Task prompt - Restrict the output to the lines below starting at the one that contains "brown bottle [169,332,210,380]" and ending at the one that contains "brown boat [587,221,632,265]", and restate them word for word, both ends included.

Dataset excerpts -
****

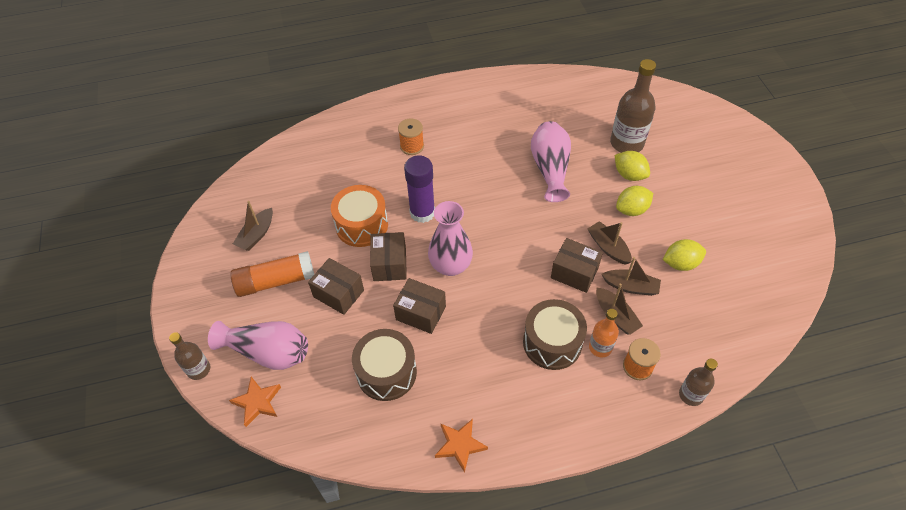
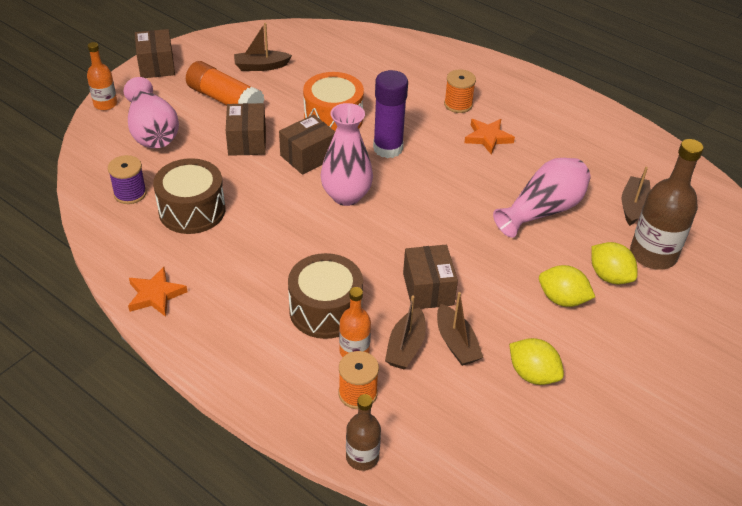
camera: 50 degrees right, 10 degrees down
brown bottle [169,332,210,380] -> orange bottle [87,42,117,110]
orange star [229,377,281,427] -> orange star moved to [464,119,515,155]
brown box [393,278,446,334] -> brown box moved to [135,29,175,78]
brown boat [587,221,632,265] -> brown boat moved to [622,167,651,226]
yellow lemon [615,151,650,181] -> yellow lemon turned 45 degrees counterclockwise [591,242,637,284]
none -> purple spool [108,155,147,204]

****

Task response -
brown bottle [169,332,210,380] -> orange bottle [87,42,117,110]
orange star [229,377,281,427] -> orange star moved to [464,119,515,155]
brown box [393,278,446,334] -> brown box moved to [135,29,175,78]
brown boat [587,221,632,265] -> brown boat moved to [622,167,651,226]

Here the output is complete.